- _Work item_
Your answer should be the records, copied exactly, with the pictures removed.

[Opening Extracted entries section]

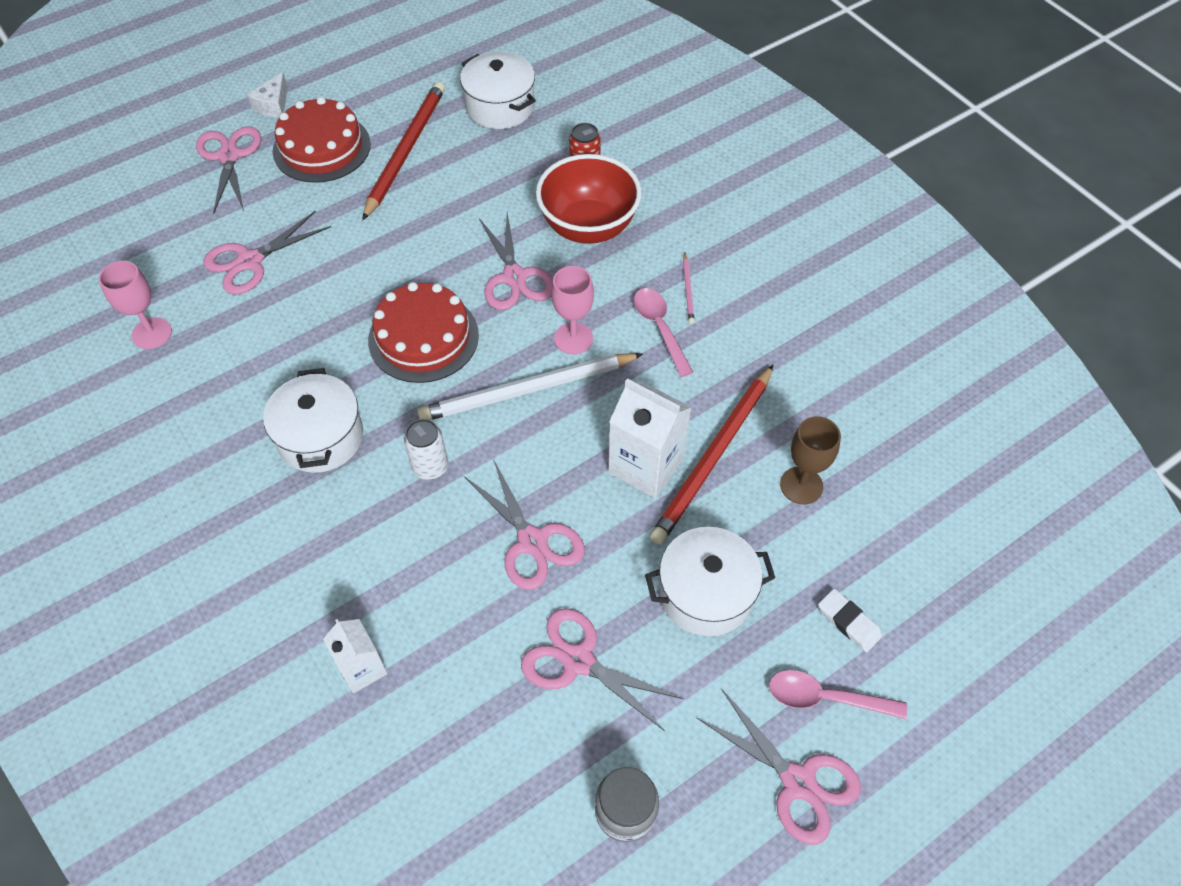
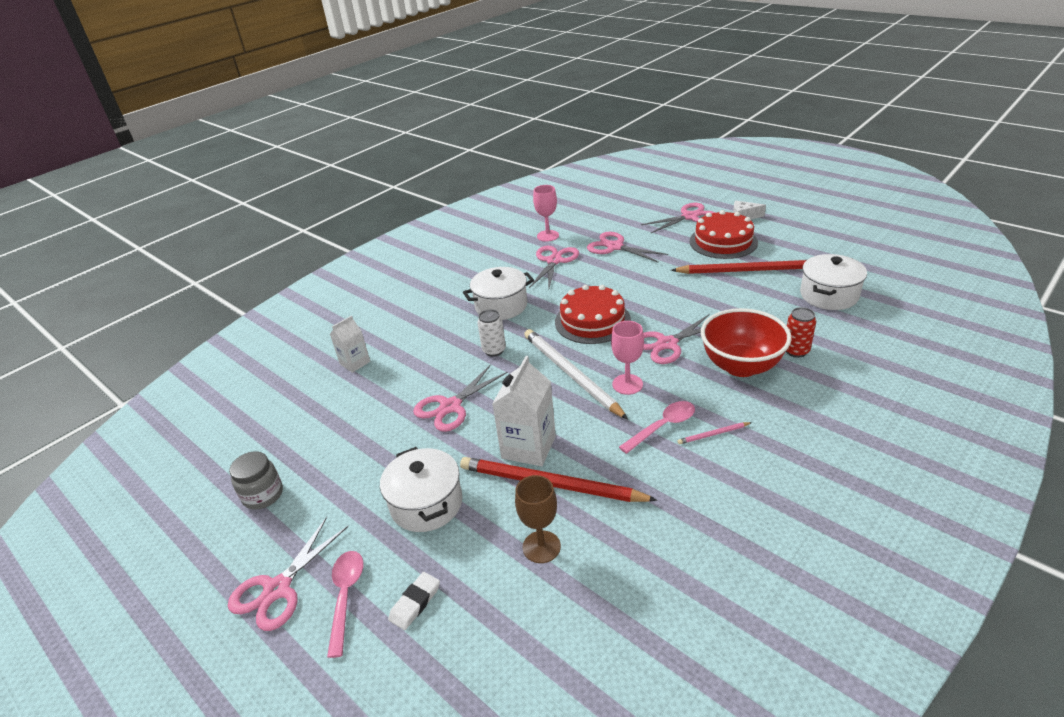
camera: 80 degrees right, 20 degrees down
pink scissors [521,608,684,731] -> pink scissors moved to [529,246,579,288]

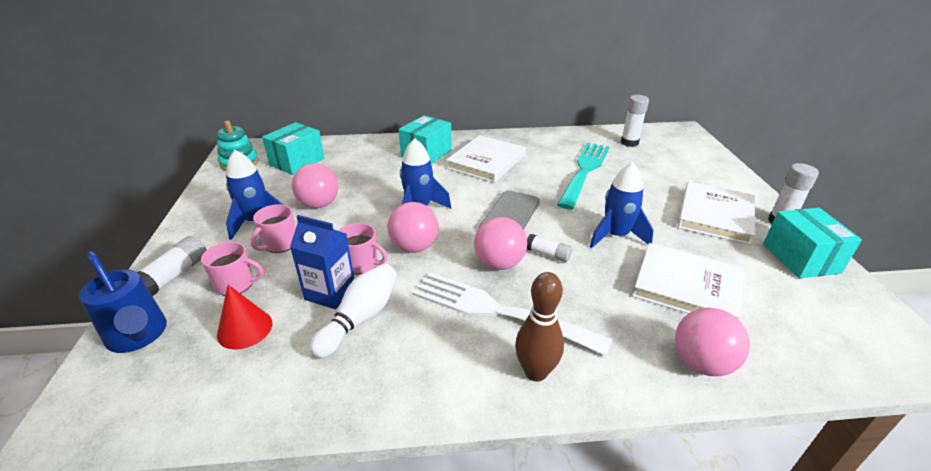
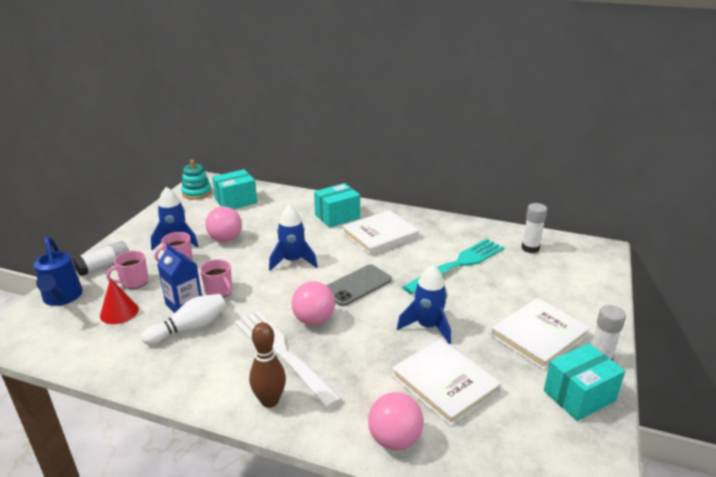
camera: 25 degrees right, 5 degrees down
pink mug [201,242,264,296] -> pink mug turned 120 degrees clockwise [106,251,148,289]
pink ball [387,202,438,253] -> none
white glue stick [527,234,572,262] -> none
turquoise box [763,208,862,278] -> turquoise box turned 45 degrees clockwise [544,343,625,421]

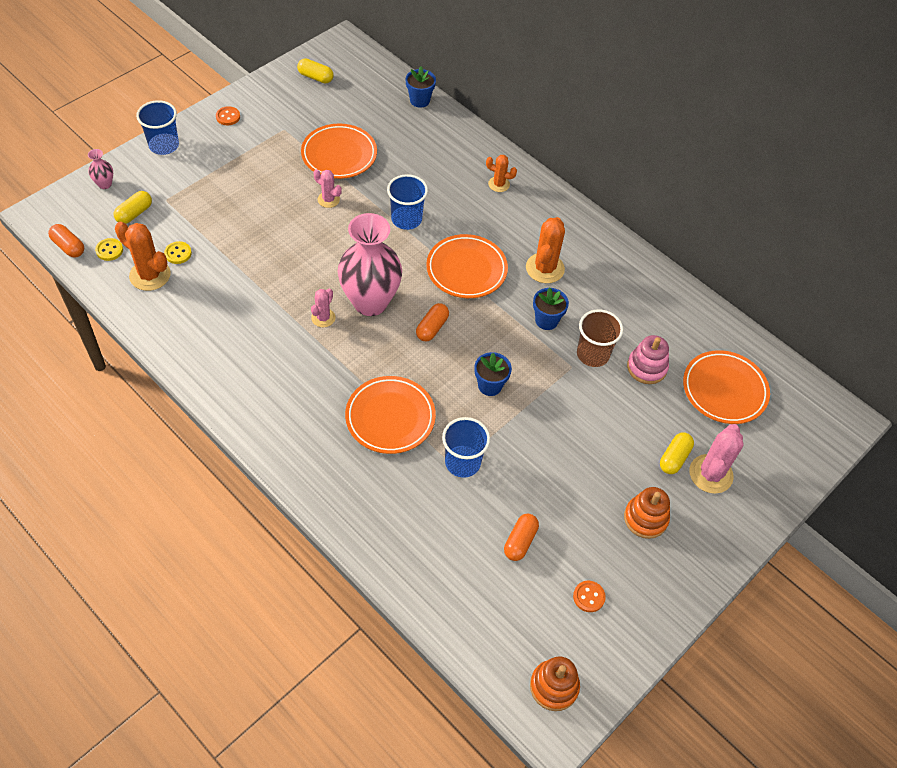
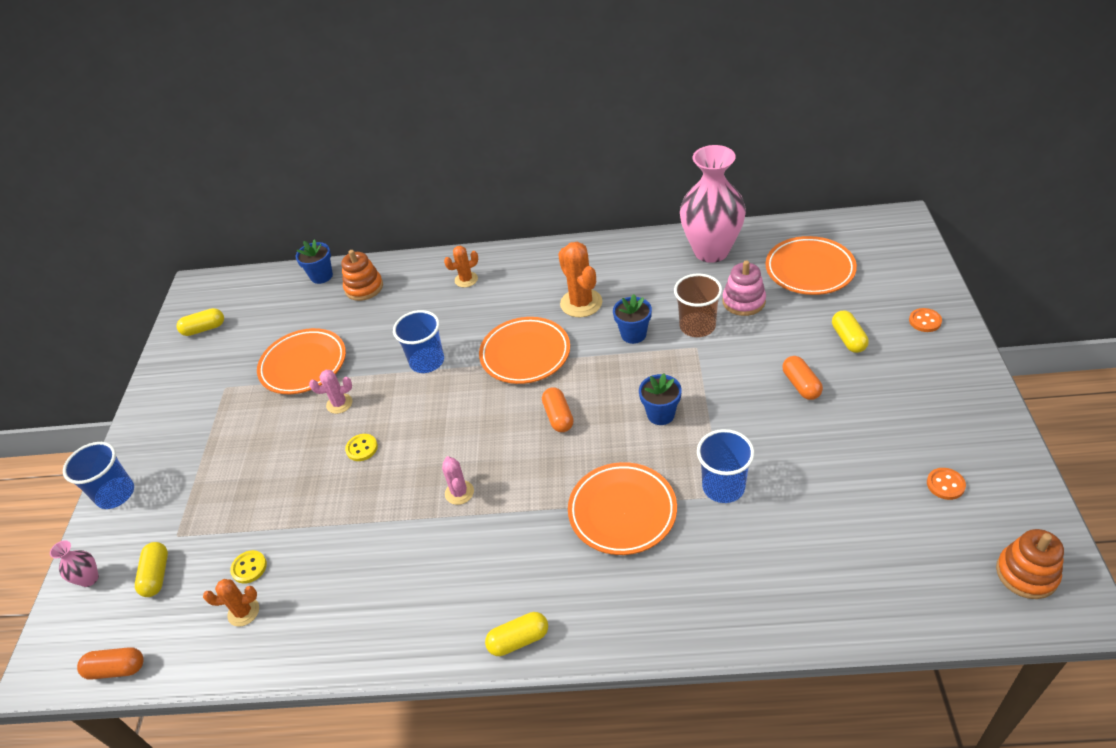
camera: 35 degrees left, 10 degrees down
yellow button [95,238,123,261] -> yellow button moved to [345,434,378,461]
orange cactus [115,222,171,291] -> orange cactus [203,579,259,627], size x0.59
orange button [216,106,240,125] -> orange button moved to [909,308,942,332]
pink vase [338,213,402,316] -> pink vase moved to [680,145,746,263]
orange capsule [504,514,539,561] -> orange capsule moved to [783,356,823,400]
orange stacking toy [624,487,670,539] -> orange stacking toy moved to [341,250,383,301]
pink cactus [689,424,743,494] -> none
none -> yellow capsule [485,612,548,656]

[Closing Extracted entries section]

- _Answer to the problem_
camera: 80 degrees right, 20 degrees down
pink scissors [521,608,684,731] -> pink scissors moved to [529,246,579,288]

camera: 25 degrees right, 5 degrees down
pink mug [201,242,264,296] -> pink mug turned 120 degrees clockwise [106,251,148,289]
pink ball [387,202,438,253] -> none
white glue stick [527,234,572,262] -> none
turquoise box [763,208,862,278] -> turquoise box turned 45 degrees clockwise [544,343,625,421]

camera: 35 degrees left, 10 degrees down
yellow button [95,238,123,261] -> yellow button moved to [345,434,378,461]
orange cactus [115,222,171,291] -> orange cactus [203,579,259,627], size x0.59
orange button [216,106,240,125] -> orange button moved to [909,308,942,332]
pink vase [338,213,402,316] -> pink vase moved to [680,145,746,263]
orange capsule [504,514,539,561] -> orange capsule moved to [783,356,823,400]
orange stacking toy [624,487,670,539] -> orange stacking toy moved to [341,250,383,301]
pink cactus [689,424,743,494] -> none
none -> yellow capsule [485,612,548,656]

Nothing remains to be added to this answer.